DATASET EXCERPT:
________

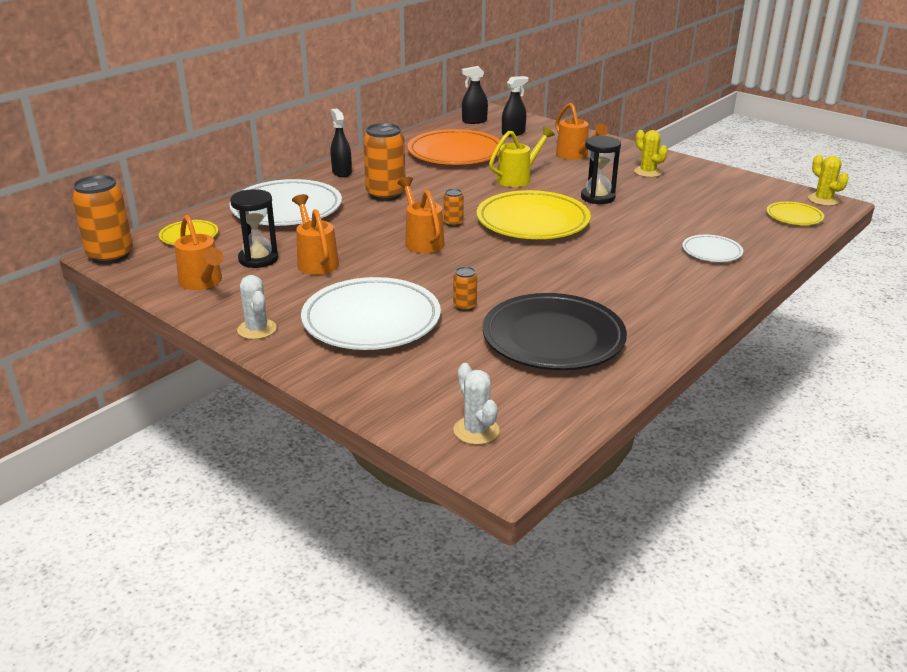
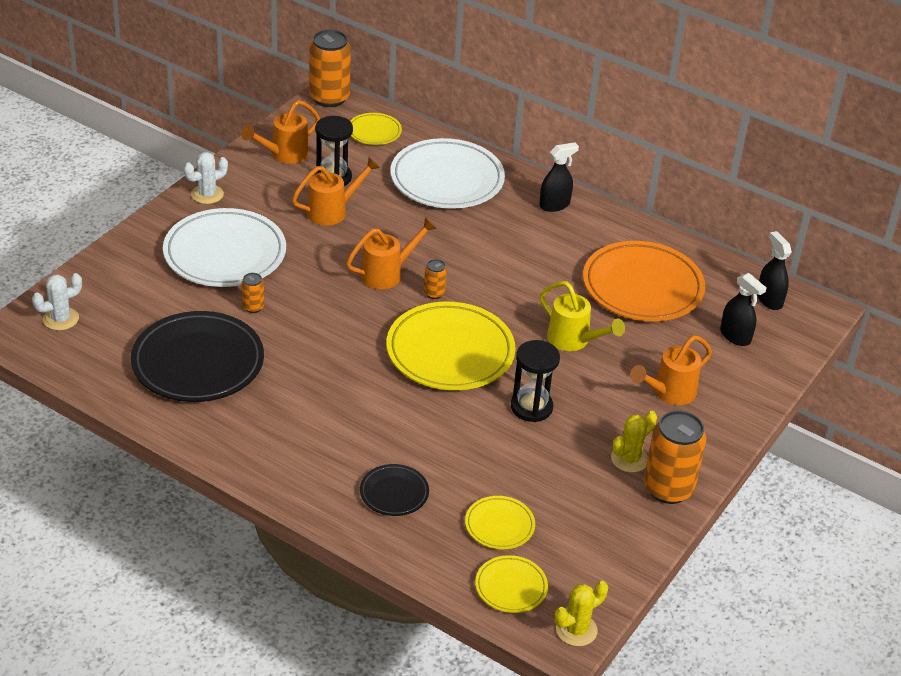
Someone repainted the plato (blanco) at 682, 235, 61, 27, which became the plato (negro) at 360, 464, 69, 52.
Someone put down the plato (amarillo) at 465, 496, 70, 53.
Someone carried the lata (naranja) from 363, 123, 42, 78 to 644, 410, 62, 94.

________

EXERCISE DETAILS:
Without the pictures, write out every line above exactly as it appears.

TASK SOLUTION:
Someone repainted the plato (blanco) at 682, 235, 61, 27, which became the plato (negro) at 360, 464, 69, 52.
Someone put down the plato (amarillo) at 465, 496, 70, 53.
Someone carried the lata (naranja) from 363, 123, 42, 78 to 644, 410, 62, 94.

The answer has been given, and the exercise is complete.